Please set out the lines starting at the one containing "brown diamond at" and ending at the one containing "blue line at" as a Markdown table with the columns "Number" and "Text", one row per line, both ends included and blank lines left out.

◆ Supplied data:
========

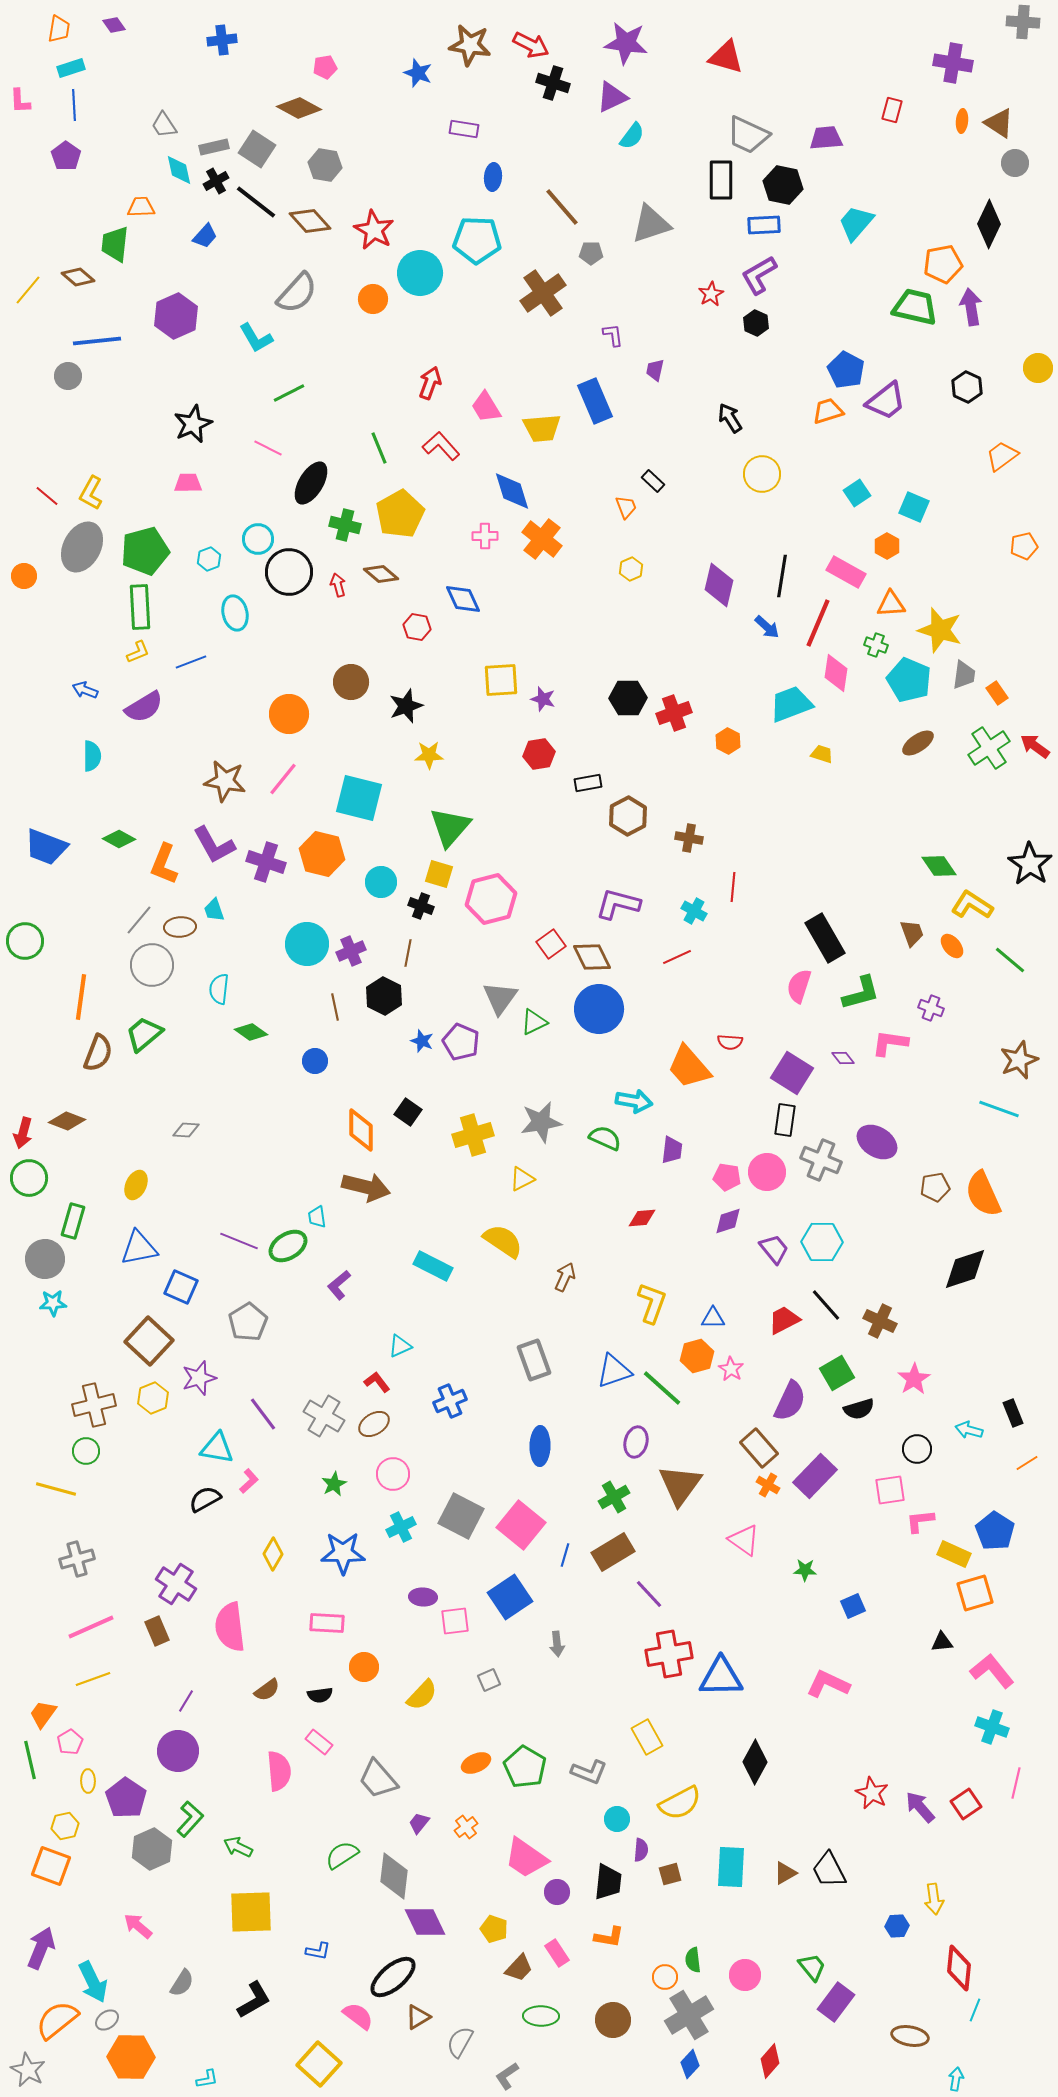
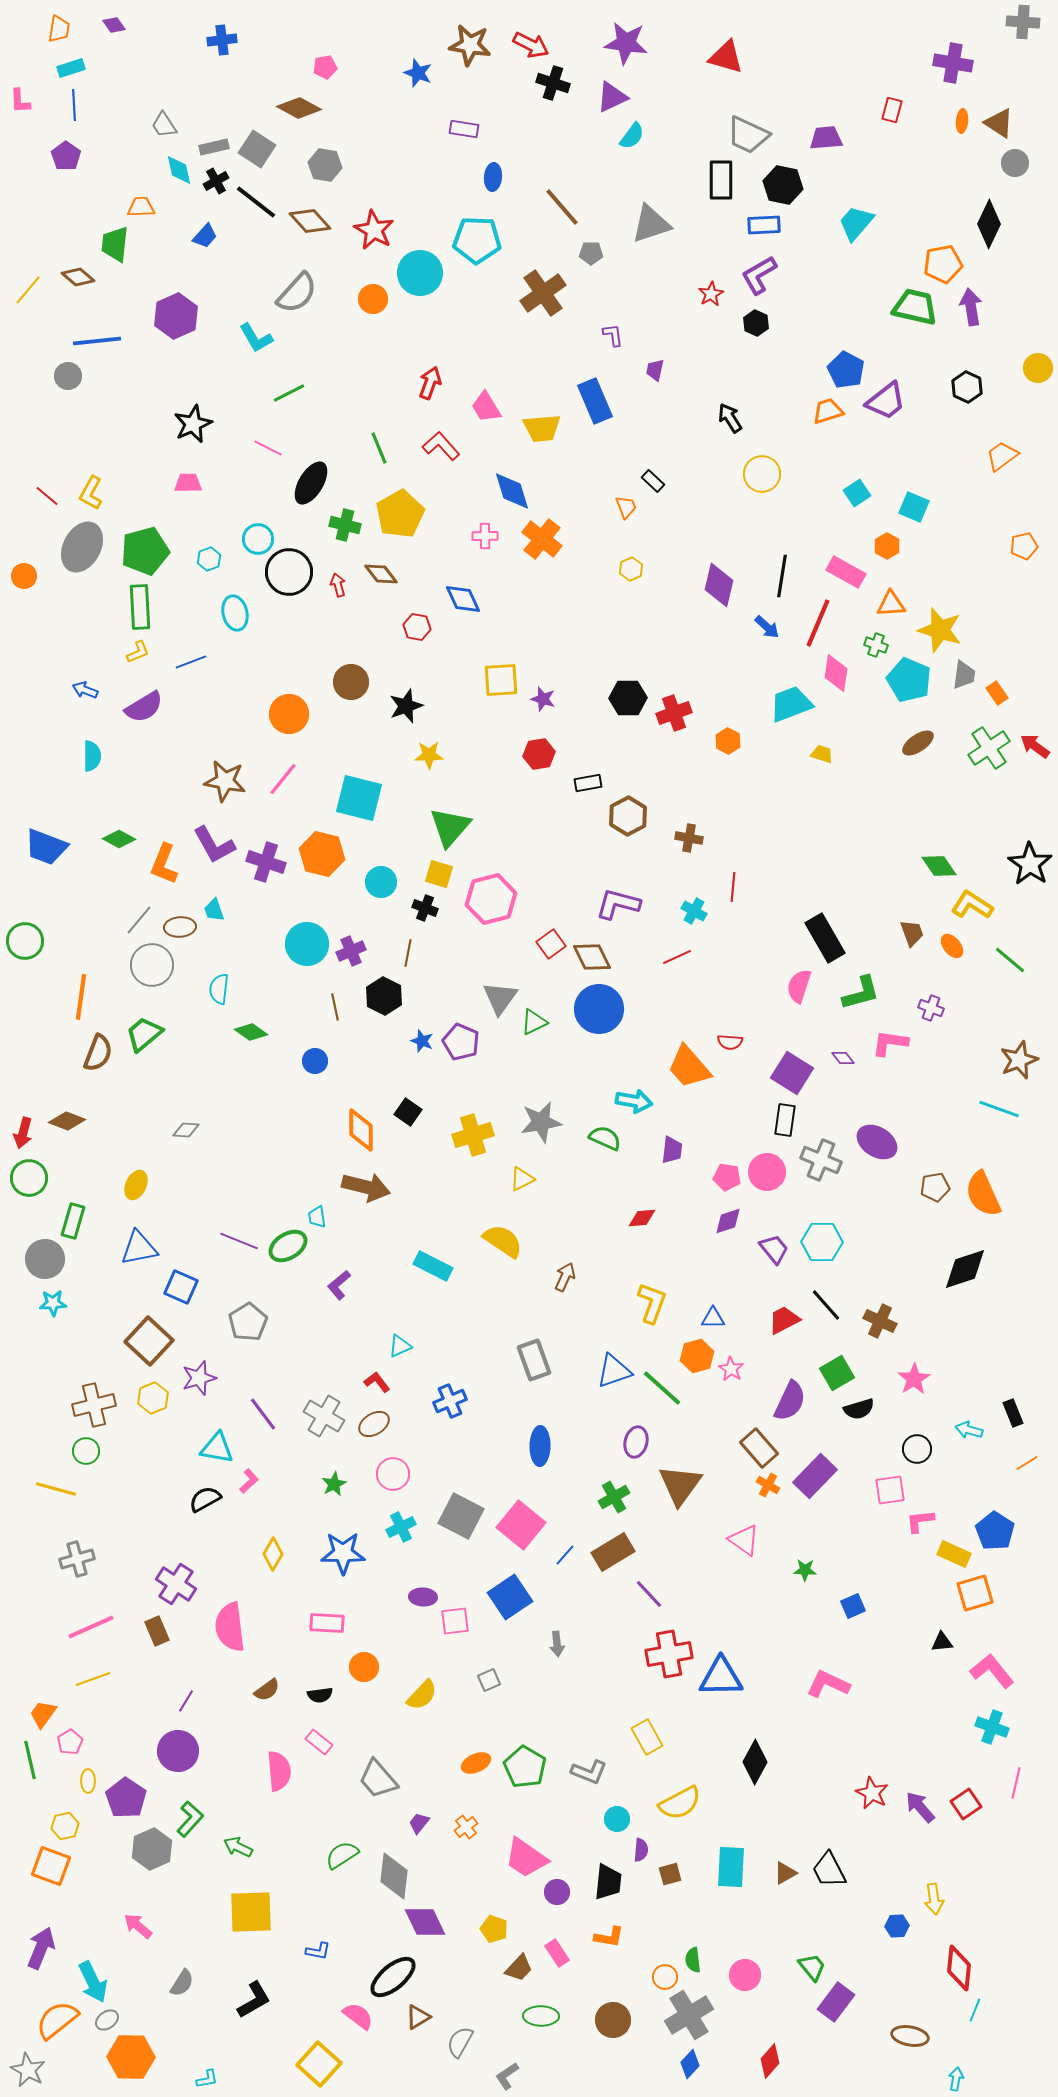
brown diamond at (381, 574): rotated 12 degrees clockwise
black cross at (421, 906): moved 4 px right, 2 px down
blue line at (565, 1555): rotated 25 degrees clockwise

========

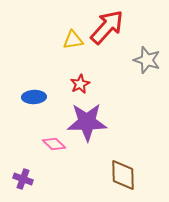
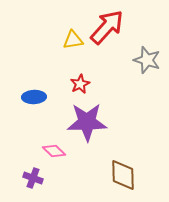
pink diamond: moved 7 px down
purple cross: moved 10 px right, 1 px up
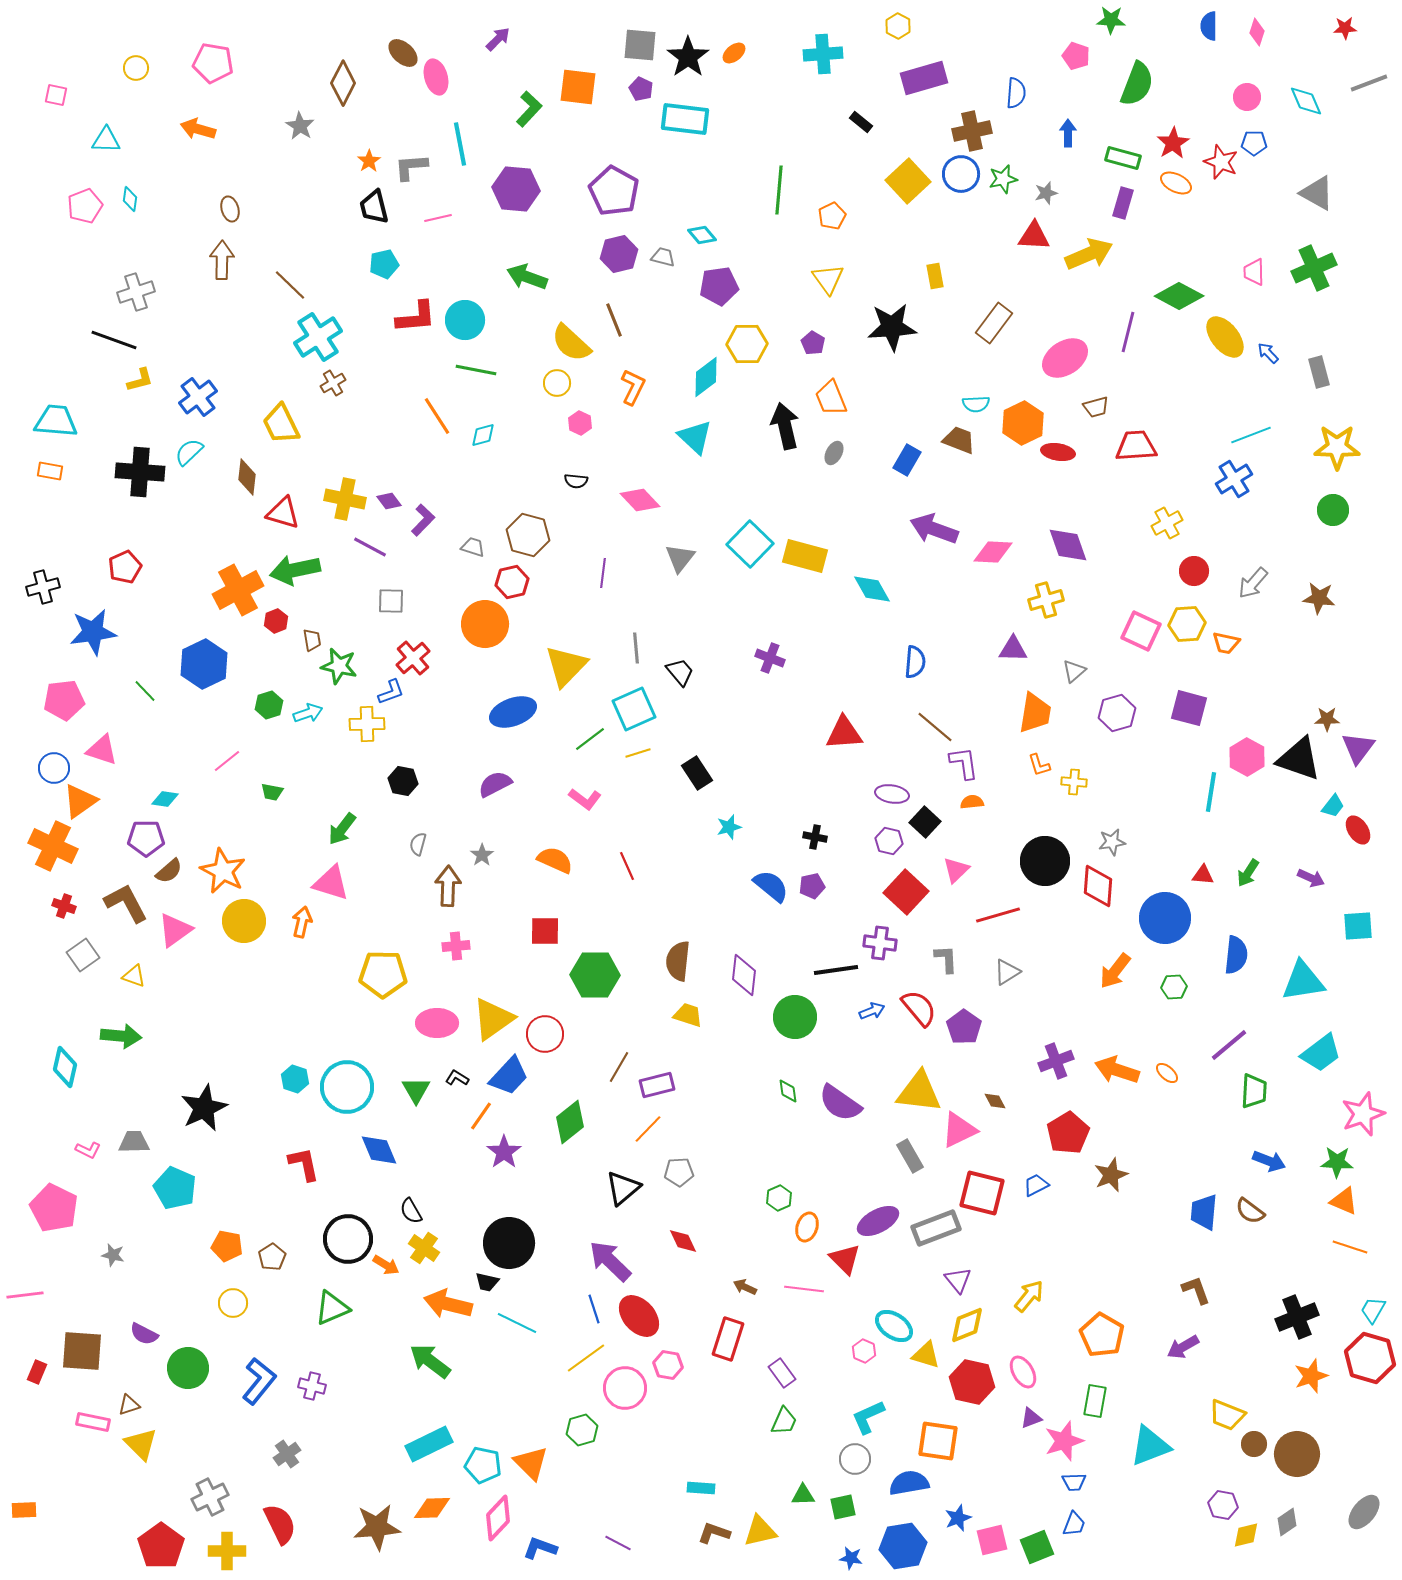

========

◆ The answer:
| Number | Text |
|---|---|
| 1 | brown diamond at (381, 574): rotated 12 degrees clockwise |
| 2 | black cross at (421, 906): moved 4 px right, 2 px down |
| 3 | blue line at (565, 1555): rotated 25 degrees clockwise |